THE DATA:

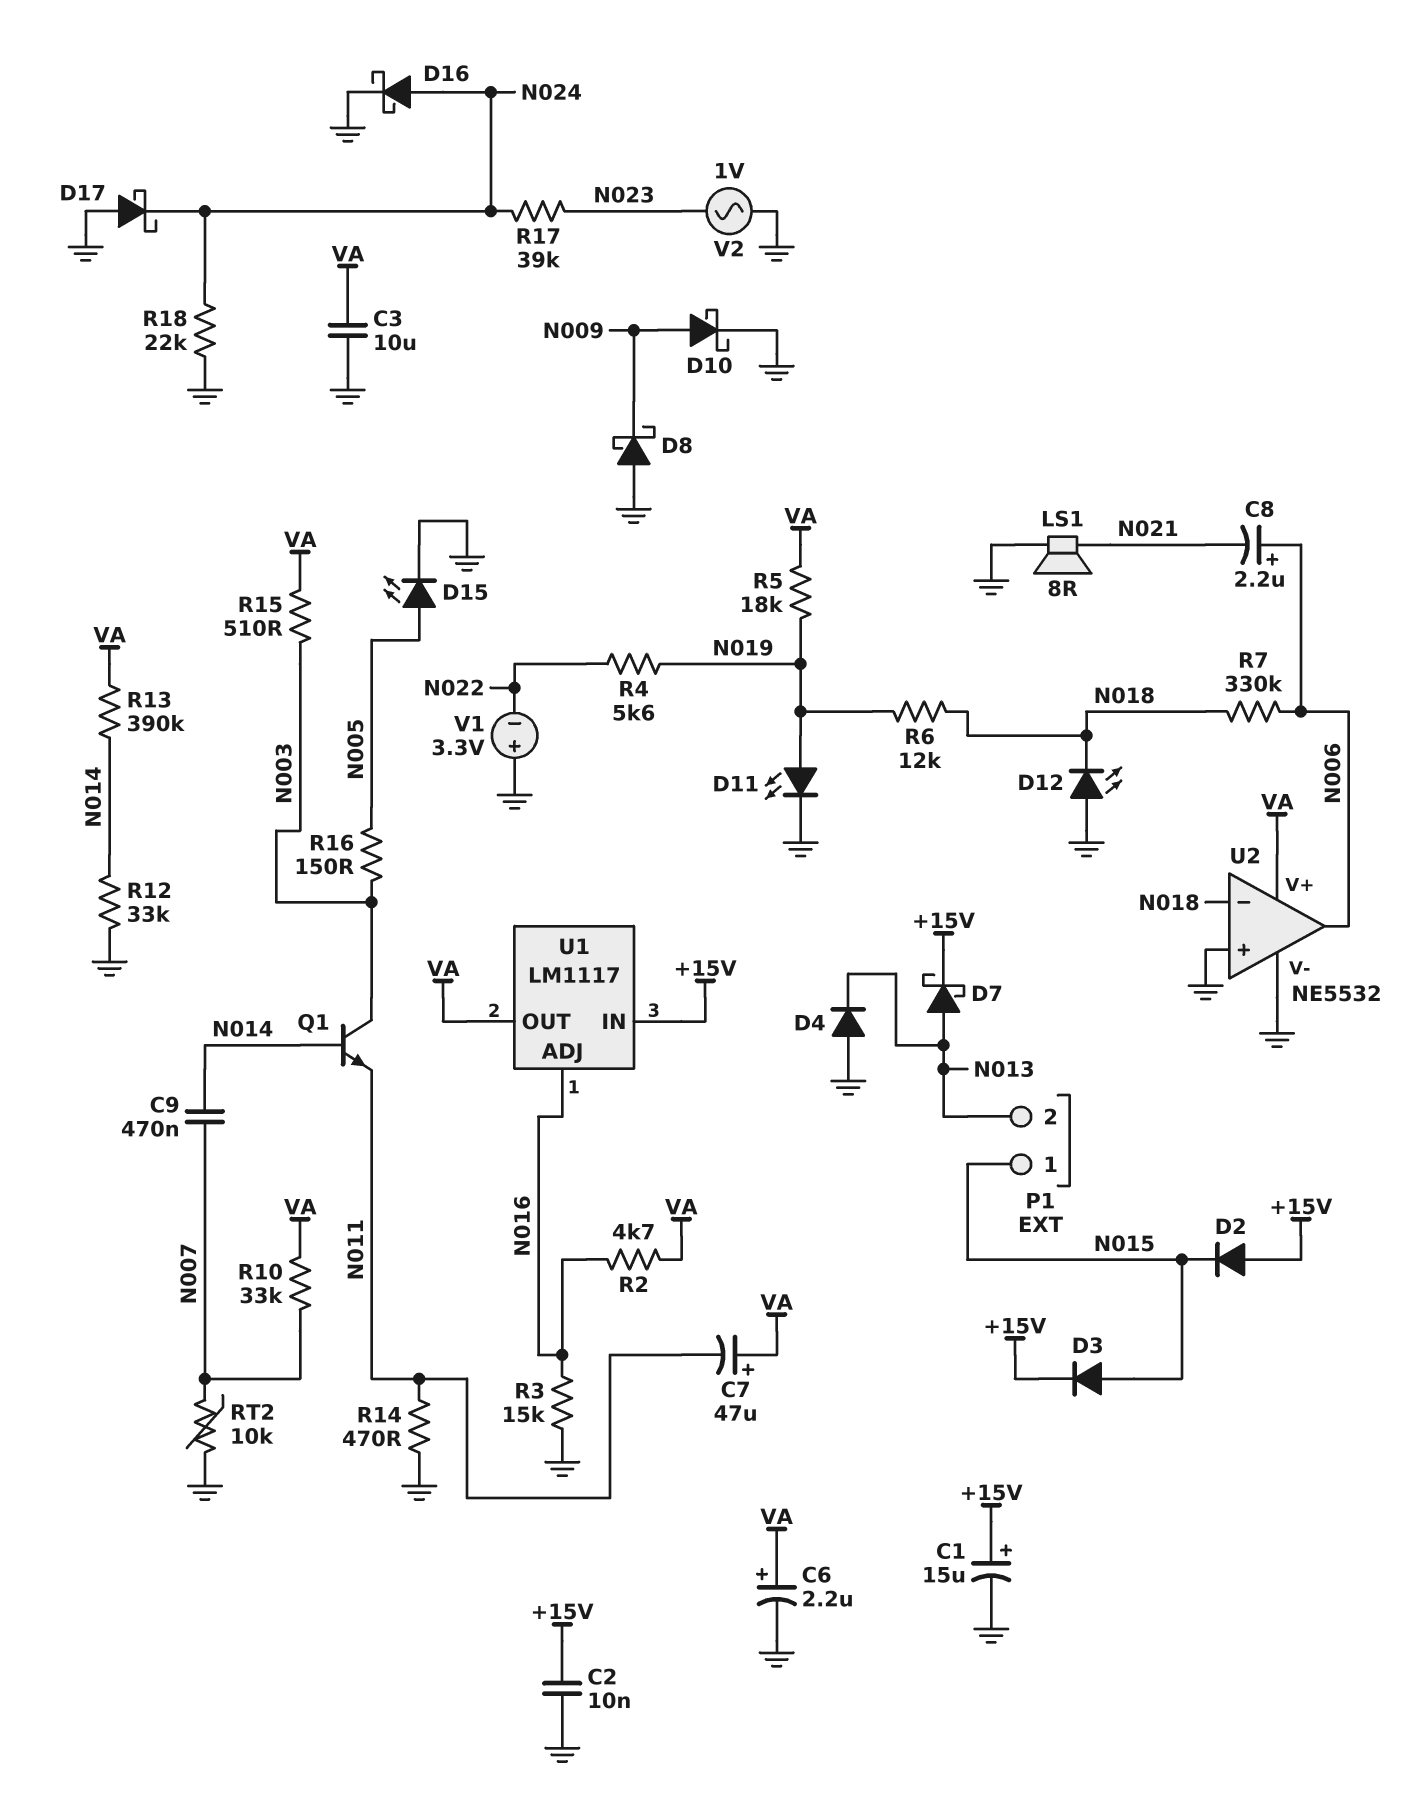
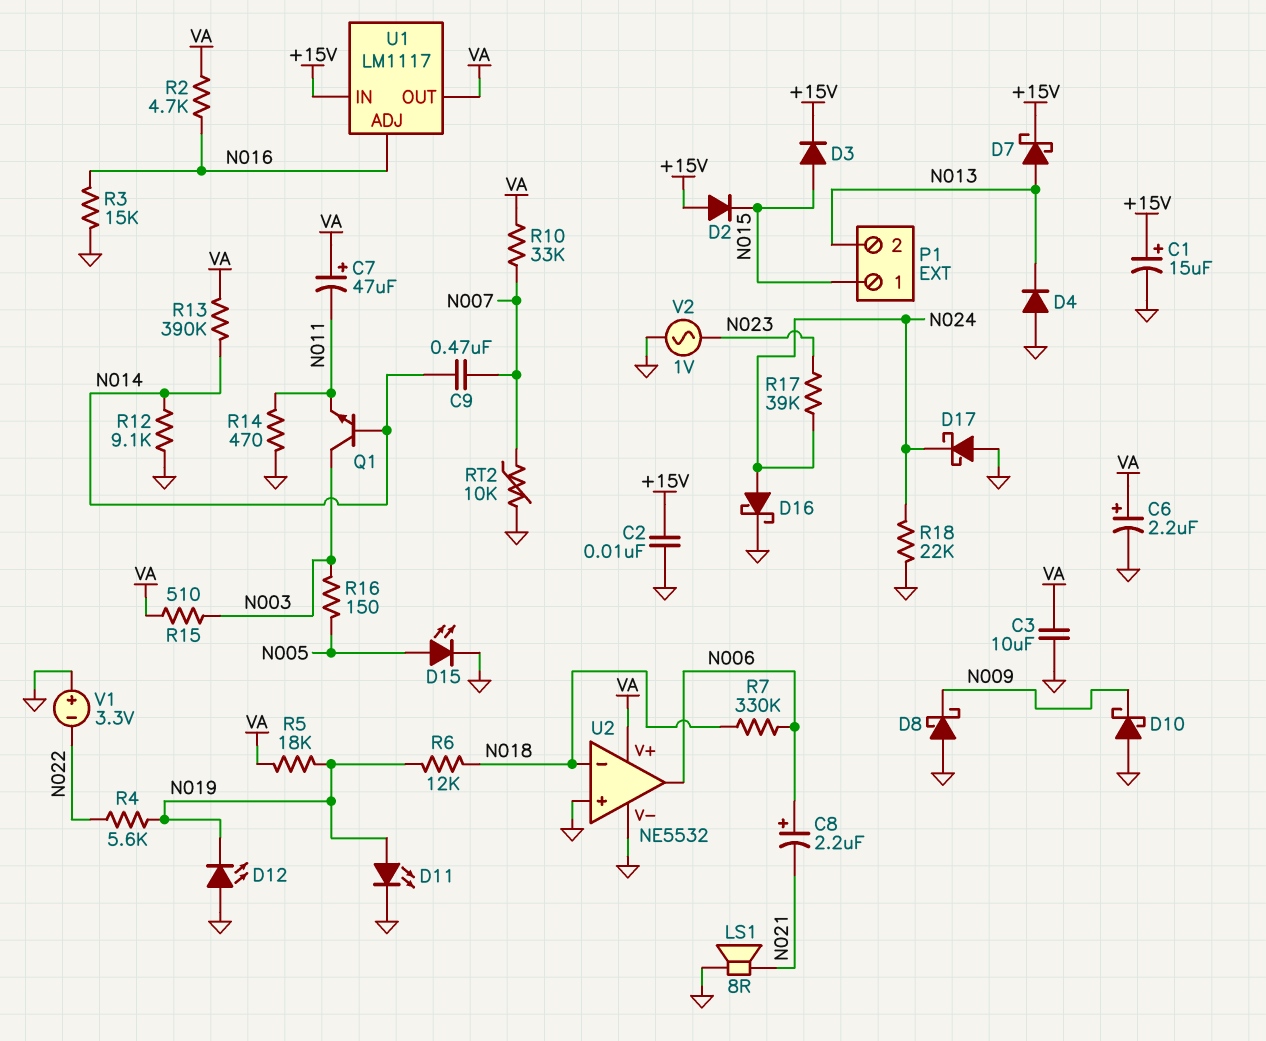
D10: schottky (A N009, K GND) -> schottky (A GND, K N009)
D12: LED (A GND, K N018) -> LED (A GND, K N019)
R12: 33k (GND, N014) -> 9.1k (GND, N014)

...

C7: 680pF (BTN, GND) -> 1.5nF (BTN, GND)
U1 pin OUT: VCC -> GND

TASK DIRECTIONS:
From the listing above, repeat exactly the lines starting at the line that includes "D10: schottky (A" and ending at the line that includes "R12: 33k (GND, N014) -> 9.1k (GND, N014)", with nothing outside that span.

SOLUTION TO THE EXERCISE:
D10: schottky (A N009, K GND) -> schottky (A GND, K N009)
D12: LED (A GND, K N018) -> LED (A GND, K N019)
R12: 33k (GND, N014) -> 9.1k (GND, N014)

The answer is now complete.